EXERCISE INPUTS
○ ○ ○ ○ ○
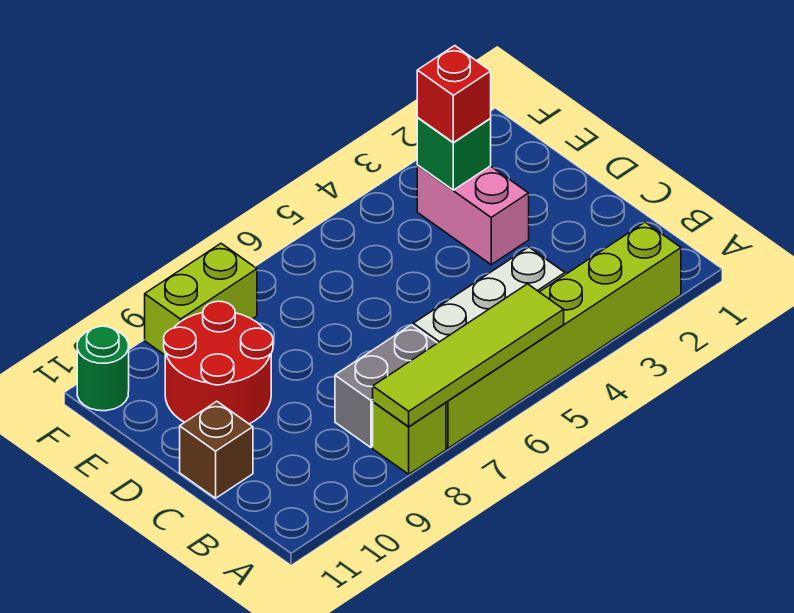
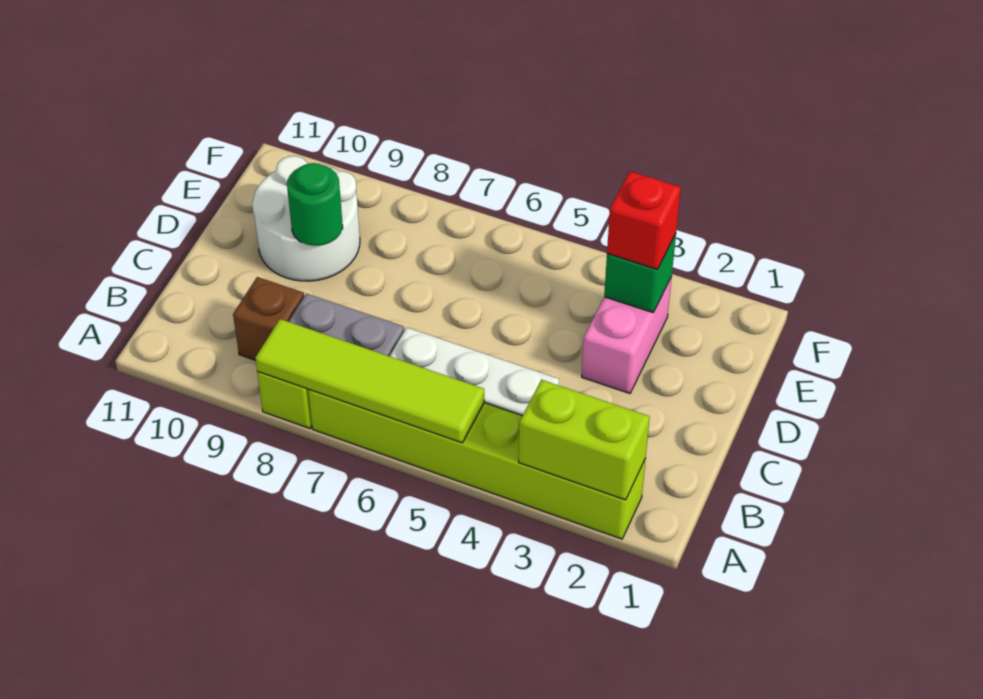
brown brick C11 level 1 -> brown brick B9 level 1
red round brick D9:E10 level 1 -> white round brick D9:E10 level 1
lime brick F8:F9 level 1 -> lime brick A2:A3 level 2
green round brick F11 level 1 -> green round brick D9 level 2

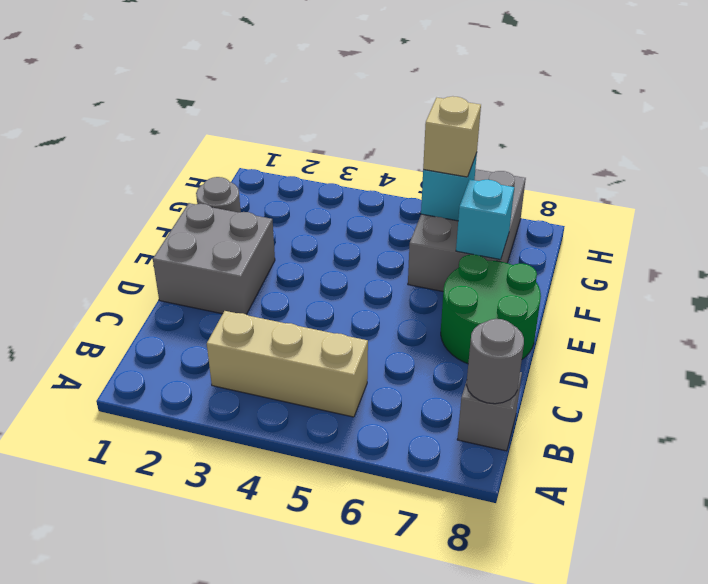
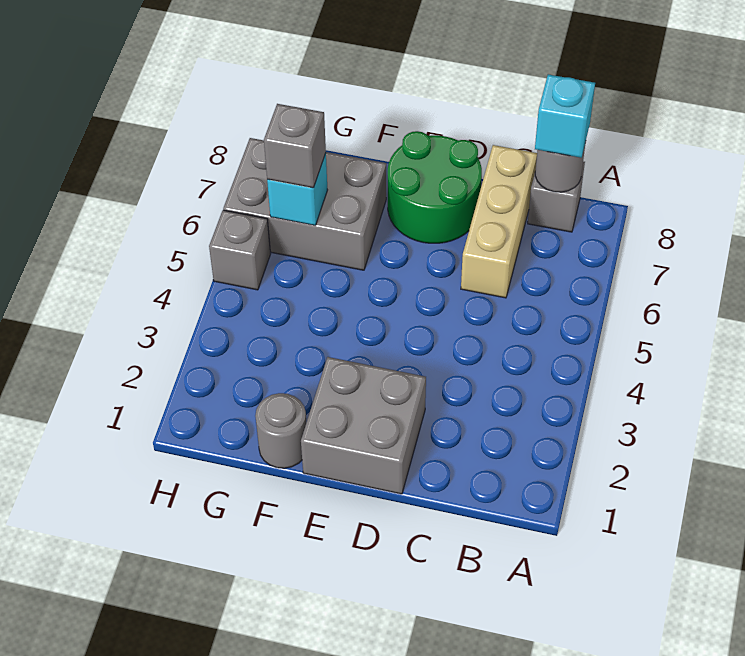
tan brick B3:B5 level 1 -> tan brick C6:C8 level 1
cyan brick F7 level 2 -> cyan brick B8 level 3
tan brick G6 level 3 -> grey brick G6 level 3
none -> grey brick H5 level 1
○ ○ ○ ○ ○
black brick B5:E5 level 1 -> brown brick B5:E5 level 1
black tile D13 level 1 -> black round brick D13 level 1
○ ○ ○ ○ ○
WHAT THIS TASK INVOLVES
After locating the line with "tan brick G6 level 3 -> grey brick G6 level 3" above, return that line and every later line through the one with "none -> grey brick H5 level 1", word for word and with nothing else.

RESULT BELOW
tan brick G6 level 3 -> grey brick G6 level 3
none -> grey brick H5 level 1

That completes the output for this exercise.